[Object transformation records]
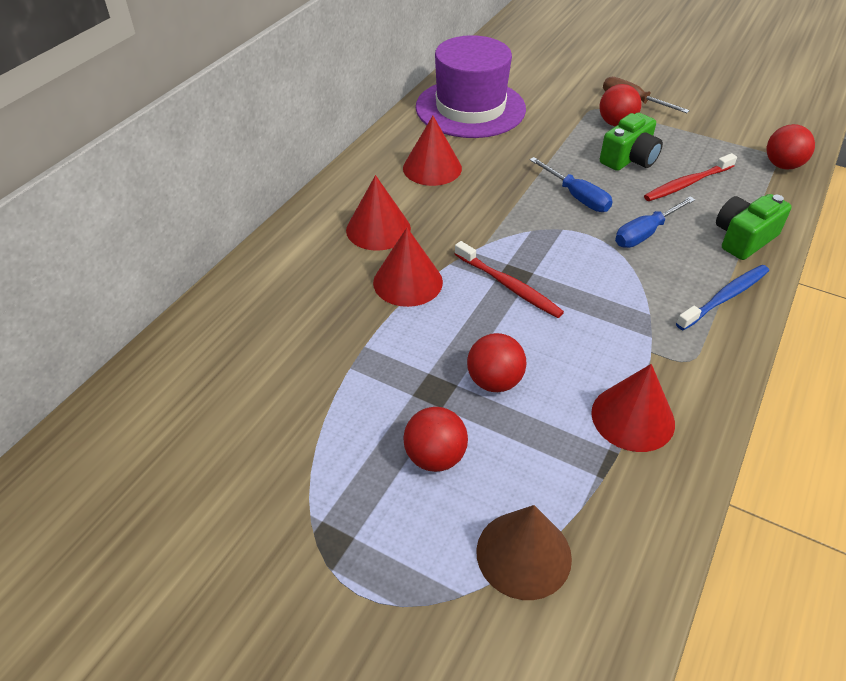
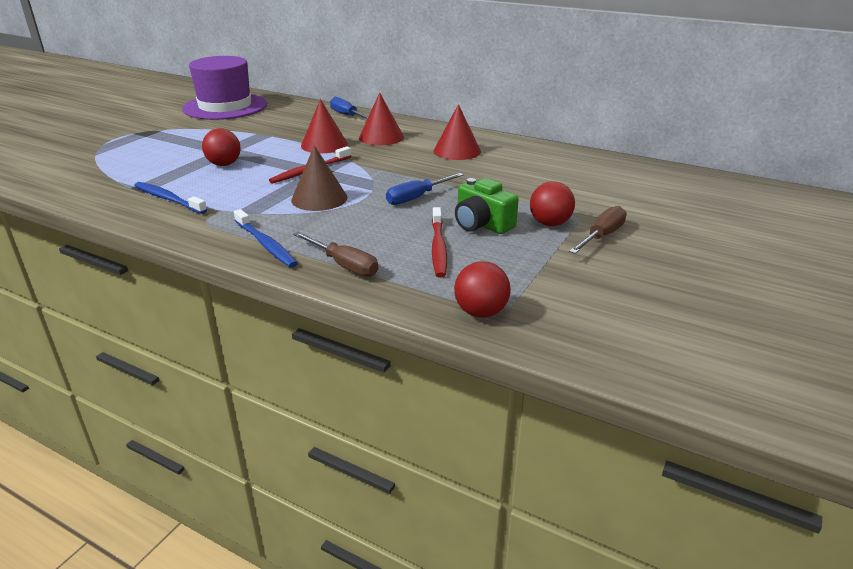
camera: 90 degrees right, 15 degrees down
red ball [403,407,468,472] -> none
purple hat [416,35,526,138] -> purple hat moved to [182,56,267,120]
brown cone [476,505,572,600] -> brown cone moved to [291,145,348,211]
red cone [591,364,675,452] -> blue toothbrush [134,182,207,214]
blue screwdriver [615,197,695,248] -> blue screwdriver moved to [330,97,369,119]
red toothbrush [644,153,737,201] -> red toothbrush turned 150 degrees counterclockwise [432,207,447,278]
green camera [716,194,792,260] -> brown screwdriver [293,232,378,277]

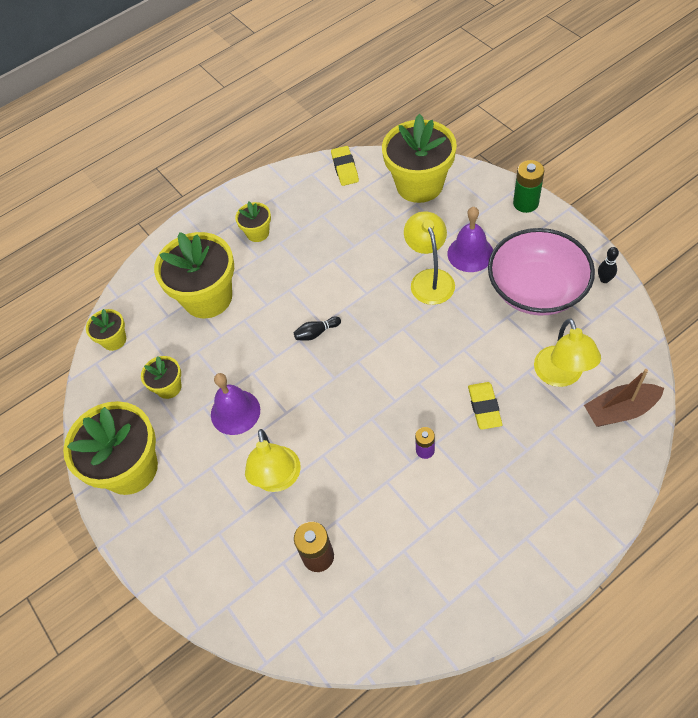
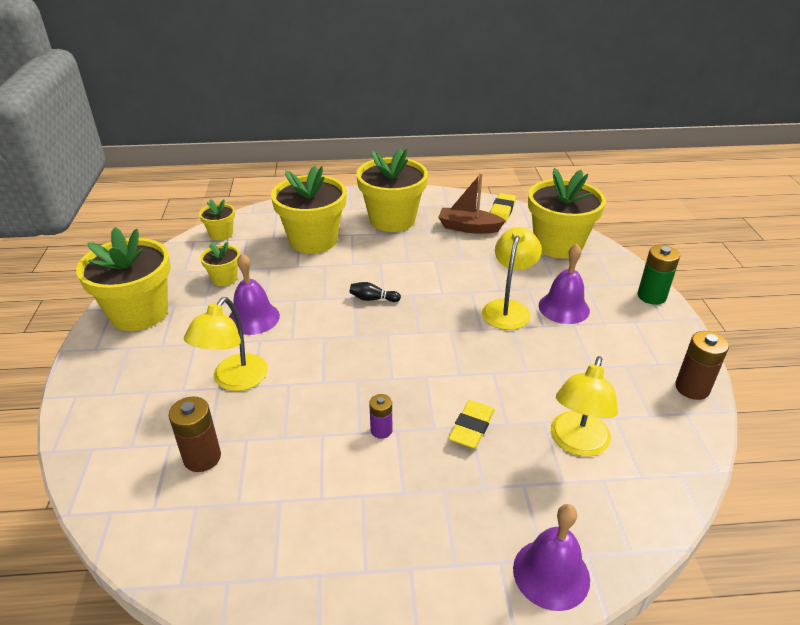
camera: 25 degrees right, 20 degrees down
yellow flower pot [235,201,271,242] -> yellow flower pot [356,148,428,232], size x2.06
pink bowl [488,228,595,315] -> none
brown boat [584,369,664,427] -> brown boat moved to [438,173,506,234]
black bowling pin [598,247,619,283] -> brown battery [675,331,729,400]
none -> purple bell [513,504,590,611]

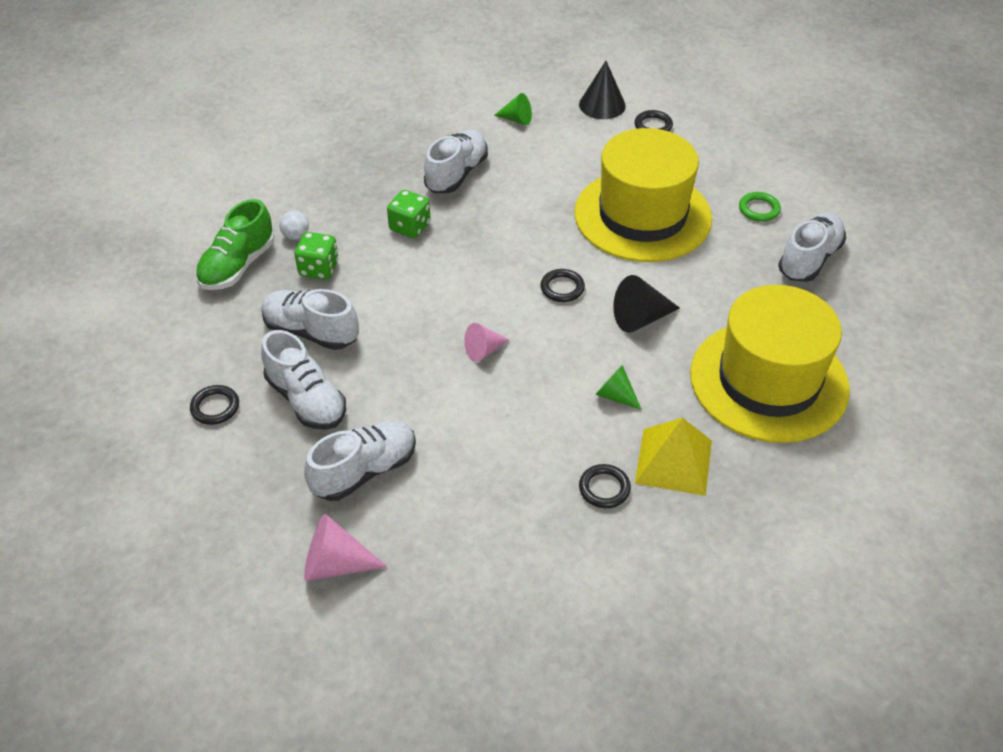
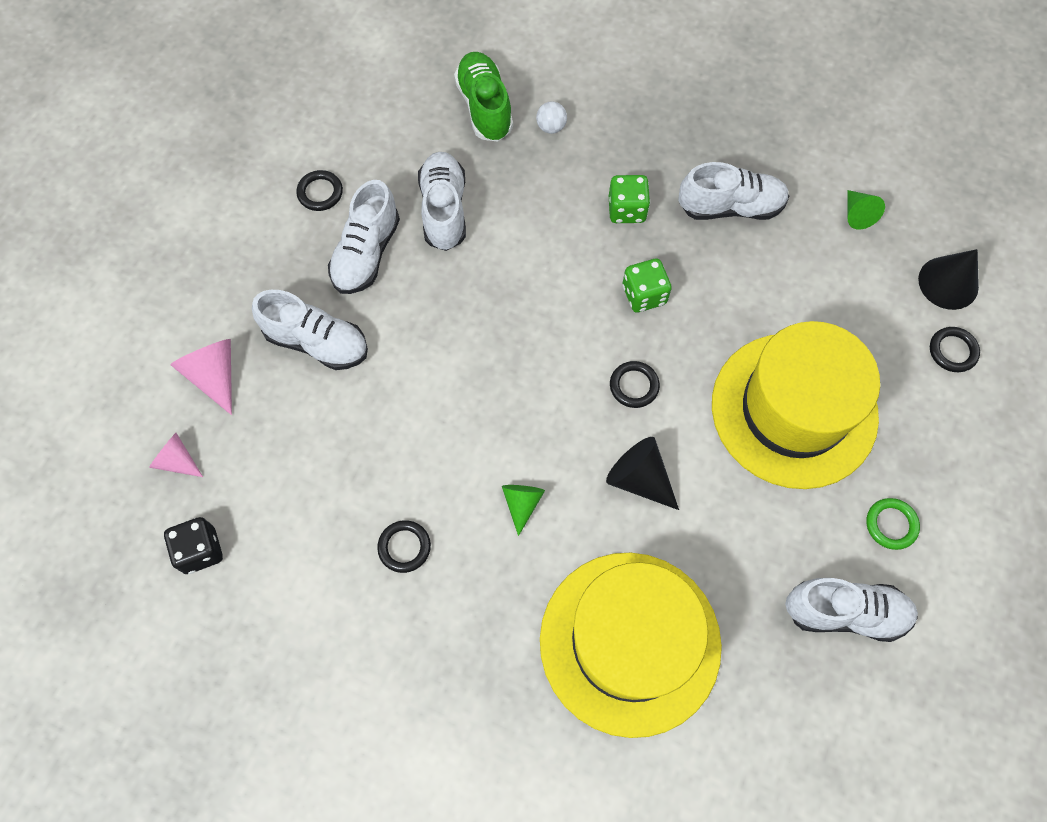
camera: 60 degrees right, 20 degrees up
green shoe [195,199,274,290] -> green shoe turned 75 degrees clockwise [454,52,513,141]
green dice [294,232,339,280] -> green dice moved to [623,259,672,312]
pink cone [464,323,510,362] -> pink cone moved to [149,433,203,477]
yellow pyramid [635,418,712,496] -> none
none -> black dice [164,517,223,574]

(Assignment):
Your answer should be the lines above from the one containing "brown cone [476,505,572,600]" through the one containing "red toothbrush [644,153,737,201]", copied exactly and with both ends kept.

(Written reply):
brown cone [476,505,572,600] -> brown cone moved to [291,145,348,211]
red cone [591,364,675,452] -> blue toothbrush [134,182,207,214]
blue screwdriver [615,197,695,248] -> blue screwdriver moved to [330,97,369,119]
red toothbrush [644,153,737,201] -> red toothbrush turned 150 degrees counterclockwise [432,207,447,278]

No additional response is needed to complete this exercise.